Collected data entries:
★ ★ ★ ★ ★

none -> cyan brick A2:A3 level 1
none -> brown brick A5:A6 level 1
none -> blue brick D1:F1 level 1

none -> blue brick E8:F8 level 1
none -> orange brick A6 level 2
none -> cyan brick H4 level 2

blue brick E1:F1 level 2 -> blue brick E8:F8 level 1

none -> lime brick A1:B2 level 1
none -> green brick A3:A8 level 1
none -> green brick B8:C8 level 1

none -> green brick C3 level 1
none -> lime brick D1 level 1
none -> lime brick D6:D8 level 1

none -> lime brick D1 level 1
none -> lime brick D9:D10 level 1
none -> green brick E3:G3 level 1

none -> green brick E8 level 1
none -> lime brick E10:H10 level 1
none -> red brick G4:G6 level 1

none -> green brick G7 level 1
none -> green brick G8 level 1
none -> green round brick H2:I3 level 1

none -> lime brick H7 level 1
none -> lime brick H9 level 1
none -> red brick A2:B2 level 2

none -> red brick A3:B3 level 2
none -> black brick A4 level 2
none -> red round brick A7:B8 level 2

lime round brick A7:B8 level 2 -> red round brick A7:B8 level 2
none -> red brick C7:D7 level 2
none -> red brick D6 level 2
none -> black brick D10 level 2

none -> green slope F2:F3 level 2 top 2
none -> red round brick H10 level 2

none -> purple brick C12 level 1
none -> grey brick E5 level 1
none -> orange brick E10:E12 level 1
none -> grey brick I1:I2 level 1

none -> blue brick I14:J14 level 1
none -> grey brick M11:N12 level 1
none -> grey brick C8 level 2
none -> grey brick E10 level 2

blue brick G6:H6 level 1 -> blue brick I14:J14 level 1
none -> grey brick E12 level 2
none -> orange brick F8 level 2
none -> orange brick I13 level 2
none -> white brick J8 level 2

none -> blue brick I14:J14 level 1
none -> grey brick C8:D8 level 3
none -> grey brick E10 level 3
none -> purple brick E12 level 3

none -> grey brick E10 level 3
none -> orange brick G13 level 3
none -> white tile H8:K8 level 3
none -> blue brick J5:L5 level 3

★ ★ ★ ★ ★

Would you please copy every line in the data that contains the word "round"?

none -> green round brick H2:I3 level 1
none -> red round brick A7:B8 level 2
lime round brick A7:B8 level 2 -> red round brick A7:B8 level 2
none -> red round brick H10 level 2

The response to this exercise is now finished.